→ **Written task**: The material below contains a line with "(279, 311) = (261, 574): yellow" and a line with "(416, 375) = (361, 646): turquoise". Copy exactly those two lines and all lines between them.

→ **Exercise data**:
BEGIN
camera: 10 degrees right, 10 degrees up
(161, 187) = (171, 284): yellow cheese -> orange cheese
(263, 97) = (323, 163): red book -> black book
END
BEGIN
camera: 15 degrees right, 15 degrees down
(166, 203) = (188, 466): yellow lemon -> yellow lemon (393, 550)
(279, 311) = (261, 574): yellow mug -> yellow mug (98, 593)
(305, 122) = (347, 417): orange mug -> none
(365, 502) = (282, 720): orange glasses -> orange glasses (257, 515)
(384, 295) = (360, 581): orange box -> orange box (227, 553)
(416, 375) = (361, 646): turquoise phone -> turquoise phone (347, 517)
END
BEGIN
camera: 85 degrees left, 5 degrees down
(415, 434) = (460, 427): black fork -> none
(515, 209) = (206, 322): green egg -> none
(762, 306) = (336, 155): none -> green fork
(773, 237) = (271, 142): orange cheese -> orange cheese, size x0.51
END
→ **Result**:
(279, 311) = (261, 574): yellow mug -> yellow mug (98, 593)
(305, 122) = (347, 417): orange mug -> none
(365, 502) = (282, 720): orange glasses -> orange glasses (257, 515)
(384, 295) = (360, 581): orange box -> orange box (227, 553)
(416, 375) = (361, 646): turquoise phone -> turquoise phone (347, 517)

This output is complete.